◆ **Exercise objective**: From the entries below, determine the number of lines that contain "VEXT". Give that number by itself.

▶

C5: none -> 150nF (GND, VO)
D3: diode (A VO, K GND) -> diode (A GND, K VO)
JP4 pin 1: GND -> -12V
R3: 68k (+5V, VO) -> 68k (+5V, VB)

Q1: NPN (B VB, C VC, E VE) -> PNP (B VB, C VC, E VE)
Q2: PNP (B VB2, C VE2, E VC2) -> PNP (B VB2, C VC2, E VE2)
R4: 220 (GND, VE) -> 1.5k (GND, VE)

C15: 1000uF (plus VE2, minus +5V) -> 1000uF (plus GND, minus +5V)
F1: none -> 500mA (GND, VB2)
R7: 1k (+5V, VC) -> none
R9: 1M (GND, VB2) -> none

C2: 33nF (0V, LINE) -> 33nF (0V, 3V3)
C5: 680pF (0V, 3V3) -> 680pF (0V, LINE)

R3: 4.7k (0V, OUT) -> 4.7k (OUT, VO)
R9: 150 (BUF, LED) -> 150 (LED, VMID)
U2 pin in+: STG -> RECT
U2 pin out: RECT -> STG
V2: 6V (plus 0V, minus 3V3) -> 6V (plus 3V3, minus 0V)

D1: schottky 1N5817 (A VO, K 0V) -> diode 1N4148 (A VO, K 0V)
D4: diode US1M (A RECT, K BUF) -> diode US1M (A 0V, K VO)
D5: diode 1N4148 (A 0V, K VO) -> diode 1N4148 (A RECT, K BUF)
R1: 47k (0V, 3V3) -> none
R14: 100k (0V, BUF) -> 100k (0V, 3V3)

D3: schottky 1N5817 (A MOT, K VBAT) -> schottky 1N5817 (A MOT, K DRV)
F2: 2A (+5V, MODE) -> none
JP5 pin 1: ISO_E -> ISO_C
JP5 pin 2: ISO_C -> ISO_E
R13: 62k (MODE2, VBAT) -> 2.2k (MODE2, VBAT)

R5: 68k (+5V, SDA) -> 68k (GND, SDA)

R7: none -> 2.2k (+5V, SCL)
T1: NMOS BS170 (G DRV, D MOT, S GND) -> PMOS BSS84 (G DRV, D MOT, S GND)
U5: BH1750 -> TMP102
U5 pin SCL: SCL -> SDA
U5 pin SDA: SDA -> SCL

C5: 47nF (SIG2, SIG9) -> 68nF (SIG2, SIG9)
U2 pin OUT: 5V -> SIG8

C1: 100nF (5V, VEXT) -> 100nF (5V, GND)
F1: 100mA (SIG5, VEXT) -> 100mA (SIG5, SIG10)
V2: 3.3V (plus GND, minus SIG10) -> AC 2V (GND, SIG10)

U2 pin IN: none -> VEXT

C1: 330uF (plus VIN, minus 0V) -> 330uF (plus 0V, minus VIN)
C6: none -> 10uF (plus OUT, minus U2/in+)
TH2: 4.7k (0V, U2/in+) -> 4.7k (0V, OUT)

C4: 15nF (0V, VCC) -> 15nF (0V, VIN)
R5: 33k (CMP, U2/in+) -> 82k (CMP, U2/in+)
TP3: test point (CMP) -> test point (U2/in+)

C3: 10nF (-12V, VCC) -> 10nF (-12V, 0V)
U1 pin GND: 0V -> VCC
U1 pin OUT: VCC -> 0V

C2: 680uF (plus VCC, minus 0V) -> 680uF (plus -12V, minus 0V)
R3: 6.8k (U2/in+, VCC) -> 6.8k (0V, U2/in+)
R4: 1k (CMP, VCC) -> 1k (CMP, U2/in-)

◀

◆ **Answer to the problem**: 3